===== Data under study

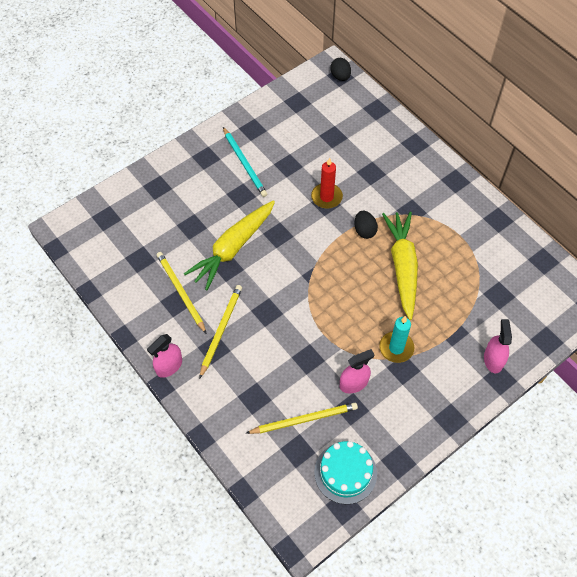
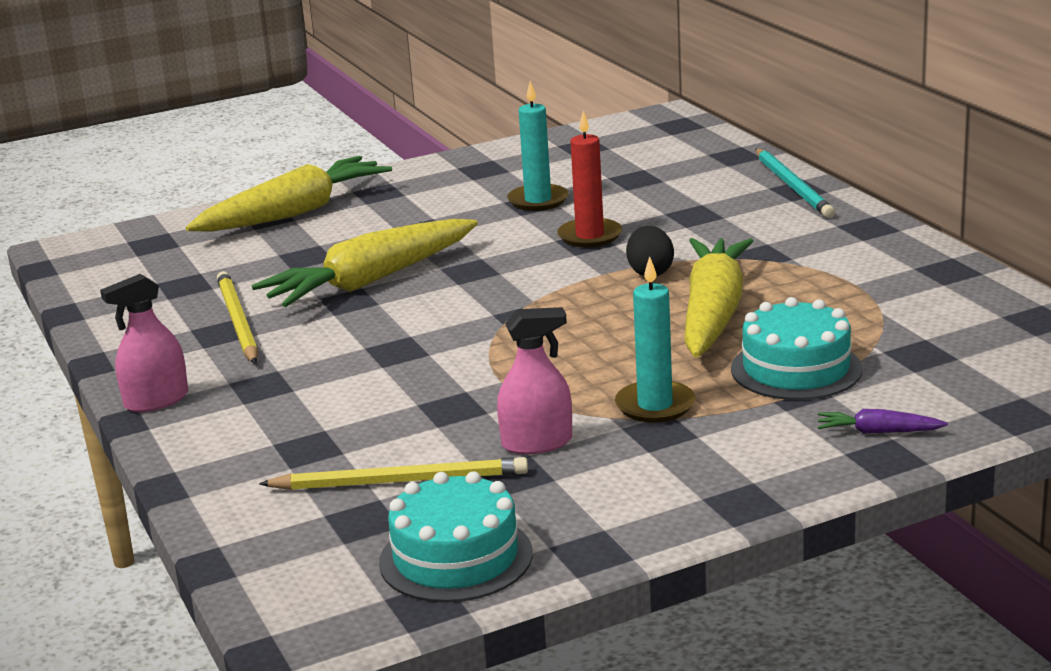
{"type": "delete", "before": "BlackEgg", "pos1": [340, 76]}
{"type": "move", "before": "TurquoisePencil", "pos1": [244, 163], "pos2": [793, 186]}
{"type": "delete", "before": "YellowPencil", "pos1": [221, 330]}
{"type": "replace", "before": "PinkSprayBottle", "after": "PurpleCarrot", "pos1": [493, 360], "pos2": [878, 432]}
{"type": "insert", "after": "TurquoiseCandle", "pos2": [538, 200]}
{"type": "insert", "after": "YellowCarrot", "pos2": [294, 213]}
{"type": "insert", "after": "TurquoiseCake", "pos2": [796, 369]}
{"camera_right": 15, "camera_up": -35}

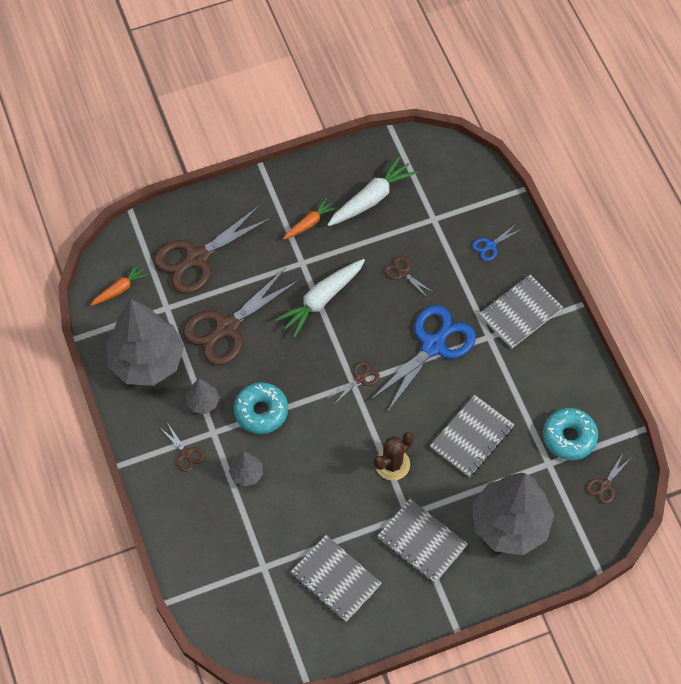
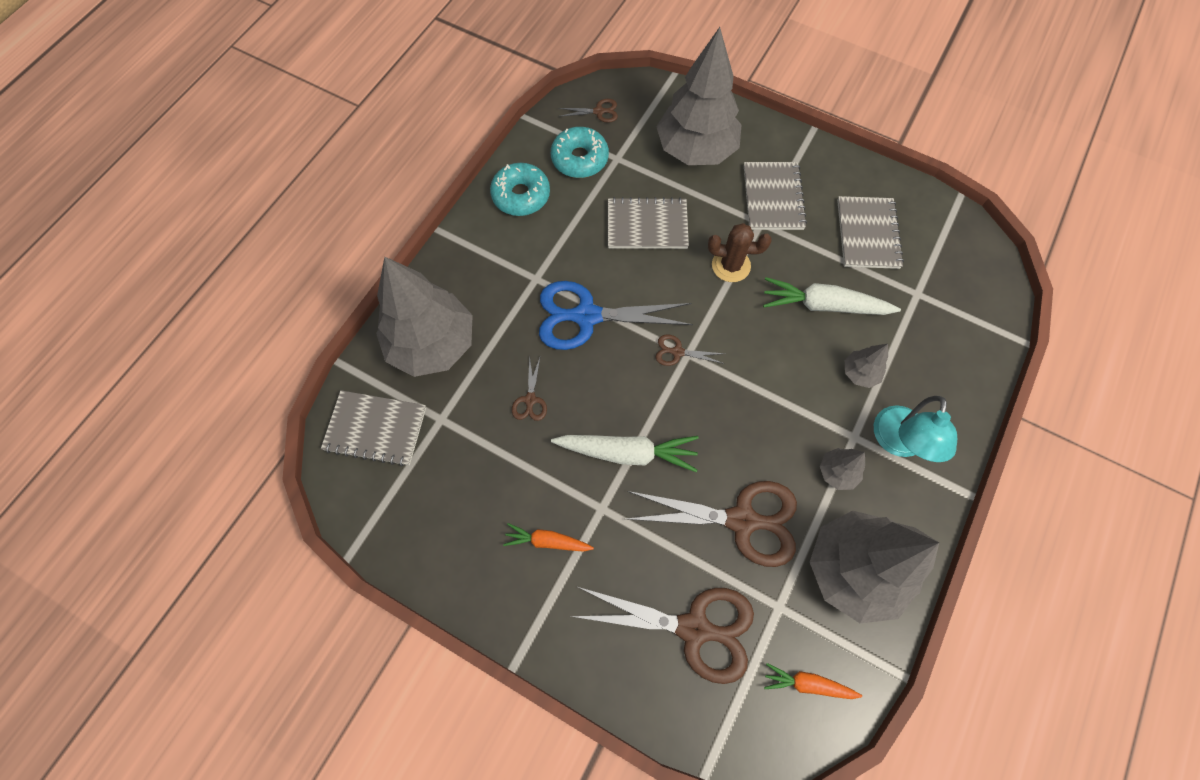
{"type": "move", "before": "WhiteCarrot", "pos1": [371, 198], "pos2": [823, 305]}
{"type": "replace", "before": "BlueScissors", "after": "GreyTree", "pos1": [490, 246], "pos2": [432, 344]}
{"type": "move", "before": "GreyNotebook", "pos1": [520, 312], "pos2": [375, 429]}
{"type": "move", "before": "TurquoiseDonut", "pos1": [261, 411], "pos2": [521, 195]}
{"type": "replace", "before": "BrownScissors", "after": "TurquoiseLamp", "pos1": [186, 454], "pos2": [898, 443]}
{"camera_right": -130, "camera_up": 5}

==========

## Aim of the exercise
Leaving the pictures out, write out every entry exactly.

## The completed task
{"type": "delete", "before": "BlackEgg", "pos1": [340, 76]}
{"type": "move", "before": "TurquoisePencil", "pos1": [244, 163], "pos2": [793, 186]}
{"type": "delete", "before": "YellowPencil", "pos1": [221, 330]}
{"type": "replace", "before": "PinkSprayBottle", "after": "PurpleCarrot", "pos1": [493, 360], "pos2": [878, 432]}
{"type": "insert", "after": "TurquoiseCandle", "pos2": [538, 200]}
{"type": "insert", "after": "YellowCarrot", "pos2": [294, 213]}
{"type": "insert", "after": "TurquoiseCake", "pos2": [796, 369]}
{"camera_right": 15, "camera_up": -35}

{"type": "move", "before": "WhiteCarrot", "pos1": [371, 198], "pos2": [823, 305]}
{"type": "replace", "before": "BlueScissors", "after": "GreyTree", "pos1": [490, 246], "pos2": [432, 344]}
{"type": "move", "before": "GreyNotebook", "pos1": [520, 312], "pos2": [375, 429]}
{"type": "move", "before": "TurquoiseDonut", "pos1": [261, 411], "pos2": [521, 195]}
{"type": "replace", "before": "BrownScissors", "after": "TurquoiseLamp", "pos1": [186, 454], "pos2": [898, 443]}
{"camera_right": -130, "camera_up": 5}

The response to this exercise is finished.